Object state change records:
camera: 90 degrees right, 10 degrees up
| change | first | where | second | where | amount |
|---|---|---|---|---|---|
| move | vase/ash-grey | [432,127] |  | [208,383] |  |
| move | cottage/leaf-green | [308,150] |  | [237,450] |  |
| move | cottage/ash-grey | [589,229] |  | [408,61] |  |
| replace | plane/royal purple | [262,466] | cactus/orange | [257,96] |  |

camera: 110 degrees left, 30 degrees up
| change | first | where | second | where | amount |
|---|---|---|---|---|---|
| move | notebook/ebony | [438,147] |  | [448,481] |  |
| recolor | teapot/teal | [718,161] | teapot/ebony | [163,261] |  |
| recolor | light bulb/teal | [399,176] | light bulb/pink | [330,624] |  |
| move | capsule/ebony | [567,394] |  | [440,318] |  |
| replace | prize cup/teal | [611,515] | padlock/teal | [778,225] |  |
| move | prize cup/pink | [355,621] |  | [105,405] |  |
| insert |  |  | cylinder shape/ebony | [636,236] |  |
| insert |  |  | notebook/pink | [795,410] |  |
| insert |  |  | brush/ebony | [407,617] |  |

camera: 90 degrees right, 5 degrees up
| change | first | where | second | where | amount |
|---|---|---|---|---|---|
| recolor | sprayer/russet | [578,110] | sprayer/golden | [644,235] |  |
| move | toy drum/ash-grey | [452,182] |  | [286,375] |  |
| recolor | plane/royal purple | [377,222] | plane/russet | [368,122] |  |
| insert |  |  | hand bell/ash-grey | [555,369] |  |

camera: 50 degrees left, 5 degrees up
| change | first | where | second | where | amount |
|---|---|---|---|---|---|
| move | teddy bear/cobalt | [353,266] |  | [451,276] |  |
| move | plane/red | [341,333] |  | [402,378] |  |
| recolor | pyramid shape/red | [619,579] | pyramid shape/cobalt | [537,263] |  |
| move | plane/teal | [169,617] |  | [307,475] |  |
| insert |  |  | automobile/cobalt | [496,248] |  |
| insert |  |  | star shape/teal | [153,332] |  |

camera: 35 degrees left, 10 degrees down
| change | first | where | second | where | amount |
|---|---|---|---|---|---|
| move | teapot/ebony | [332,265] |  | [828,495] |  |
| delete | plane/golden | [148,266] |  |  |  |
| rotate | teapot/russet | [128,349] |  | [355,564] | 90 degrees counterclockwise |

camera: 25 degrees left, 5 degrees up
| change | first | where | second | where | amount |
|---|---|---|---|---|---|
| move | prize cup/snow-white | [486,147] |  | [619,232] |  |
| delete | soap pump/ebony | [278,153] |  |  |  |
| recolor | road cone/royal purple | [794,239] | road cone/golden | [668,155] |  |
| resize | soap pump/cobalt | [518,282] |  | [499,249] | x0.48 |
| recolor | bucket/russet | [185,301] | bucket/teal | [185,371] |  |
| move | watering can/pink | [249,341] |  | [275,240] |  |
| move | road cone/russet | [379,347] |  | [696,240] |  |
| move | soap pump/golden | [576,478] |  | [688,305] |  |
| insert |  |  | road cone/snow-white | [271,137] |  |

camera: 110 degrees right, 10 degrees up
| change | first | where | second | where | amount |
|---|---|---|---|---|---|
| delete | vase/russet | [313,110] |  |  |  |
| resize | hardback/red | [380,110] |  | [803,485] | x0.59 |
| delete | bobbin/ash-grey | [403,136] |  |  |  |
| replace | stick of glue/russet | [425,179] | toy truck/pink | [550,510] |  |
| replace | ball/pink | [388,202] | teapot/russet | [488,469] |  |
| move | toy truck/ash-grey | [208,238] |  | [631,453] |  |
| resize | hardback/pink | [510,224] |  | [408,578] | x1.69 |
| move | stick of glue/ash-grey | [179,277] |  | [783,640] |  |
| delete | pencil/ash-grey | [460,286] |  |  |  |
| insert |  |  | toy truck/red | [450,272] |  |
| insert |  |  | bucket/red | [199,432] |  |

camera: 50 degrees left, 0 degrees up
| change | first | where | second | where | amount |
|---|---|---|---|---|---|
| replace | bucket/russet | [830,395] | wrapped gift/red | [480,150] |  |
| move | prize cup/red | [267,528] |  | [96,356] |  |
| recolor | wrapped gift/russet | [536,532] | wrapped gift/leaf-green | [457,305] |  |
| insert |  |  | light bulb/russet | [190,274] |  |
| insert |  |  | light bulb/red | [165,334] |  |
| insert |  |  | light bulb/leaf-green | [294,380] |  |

- **WORK TASK**
Having read the records above, print them out again exactly.

- **EXPECTED ANSWER**
camera: 90 degrees right, 10 degrees up
| change | first | where | second | where | amount |
|---|---|---|---|---|---|
| move | vase/ash-grey | [432,127] |  | [208,383] |  |
| move | cottage/leaf-green | [308,150] |  | [237,450] |  |
| move | cottage/ash-grey | [589,229] |  | [408,61] |  |
| replace | plane/royal purple | [262,466] | cactus/orange | [257,96] |  |

camera: 110 degrees left, 30 degrees up
| change | first | where | second | where | amount |
|---|---|---|---|---|---|
| move | notebook/ebony | [438,147] |  | [448,481] |  |
| recolor | teapot/teal | [718,161] | teapot/ebony | [163,261] |  |
| recolor | light bulb/teal | [399,176] | light bulb/pink | [330,624] |  |
| move | capsule/ebony | [567,394] |  | [440,318] |  |
| replace | prize cup/teal | [611,515] | padlock/teal | [778,225] |  |
| move | prize cup/pink | [355,621] |  | [105,405] |  |
| insert |  |  | cylinder shape/ebony | [636,236] |  |
| insert |  |  | notebook/pink | [795,410] |  |
| insert |  |  | brush/ebony | [407,617] |  |

camera: 90 degrees right, 5 degrees up
| change | first | where | second | where | amount |
|---|---|---|---|---|---|
| recolor | sprayer/russet | [578,110] | sprayer/golden | [644,235] |  |
| move | toy drum/ash-grey | [452,182] |  | [286,375] |  |
| recolor | plane/royal purple | [377,222] | plane/russet | [368,122] |  |
| insert |  |  | hand bell/ash-grey | [555,369] |  |

camera: 50 degrees left, 5 degrees up
| change | first | where | second | where | amount |
|---|---|---|---|---|---|
| move | teddy bear/cobalt | [353,266] |  | [451,276] |  |
| move | plane/red | [341,333] |  | [402,378] |  |
| recolor | pyramid shape/red | [619,579] | pyramid shape/cobalt | [537,263] |  |
| move | plane/teal | [169,617] |  | [307,475] |  |
| insert |  |  | automobile/cobalt | [496,248] |  |
| insert |  |  | star shape/teal | [153,332] |  |

camera: 35 degrees left, 10 degrees down
| change | first | where | second | where | amount |
|---|---|---|---|---|---|
| move | teapot/ebony | [332,265] |  | [828,495] |  |
| delete | plane/golden | [148,266] |  |  |  |
| rotate | teapot/russet | [128,349] |  | [355,564] | 90 degrees counterclockwise |

camera: 25 degrees left, 5 degrees up
| change | first | where | second | where | amount |
|---|---|---|---|---|---|
| move | prize cup/snow-white | [486,147] |  | [619,232] |  |
| delete | soap pump/ebony | [278,153] |  |  |  |
| recolor | road cone/royal purple | [794,239] | road cone/golden | [668,155] |  |
| resize | soap pump/cobalt | [518,282] |  | [499,249] | x0.48 |
| recolor | bucket/russet | [185,301] | bucket/teal | [185,371] |  |
| move | watering can/pink | [249,341] |  | [275,240] |  |
| move | road cone/russet | [379,347] |  | [696,240] |  |
| move | soap pump/golden | [576,478] |  | [688,305] |  |
| insert |  |  | road cone/snow-white | [271,137] |  |

camera: 110 degrees right, 10 degrees up
| change | first | where | second | where | amount |
|---|---|---|---|---|---|
| delete | vase/russet | [313,110] |  |  |  |
| resize | hardback/red | [380,110] |  | [803,485] | x0.59 |
| delete | bobbin/ash-grey | [403,136] |  |  |  |
| replace | stick of glue/russet | [425,179] | toy truck/pink | [550,510] |  |
| replace | ball/pink | [388,202] | teapot/russet | [488,469] |  |
| move | toy truck/ash-grey | [208,238] |  | [631,453] |  |
| resize | hardback/pink | [510,224] |  | [408,578] | x1.69 |
| move | stick of glue/ash-grey | [179,277] |  | [783,640] |  |
| delete | pencil/ash-grey | [460,286] |  |  |  |
| insert |  |  | toy truck/red | [450,272] |  |
| insert |  |  | bucket/red | [199,432] |  |

camera: 50 degrees left, 0 degrees up
| change | first | where | second | where | amount |
|---|---|---|---|---|---|
| replace | bucket/russet | [830,395] | wrapped gift/red | [480,150] |  |
| move | prize cup/red | [267,528] |  | [96,356] |  |
| recolor | wrapped gift/russet | [536,532] | wrapped gift/leaf-green | [457,305] |  |
| insert |  |  | light bulb/russet | [190,274] |  |
| insert |  |  | light bulb/red | [165,334] |  |
| insert |  |  | light bulb/leaf-green | [294,380] |  |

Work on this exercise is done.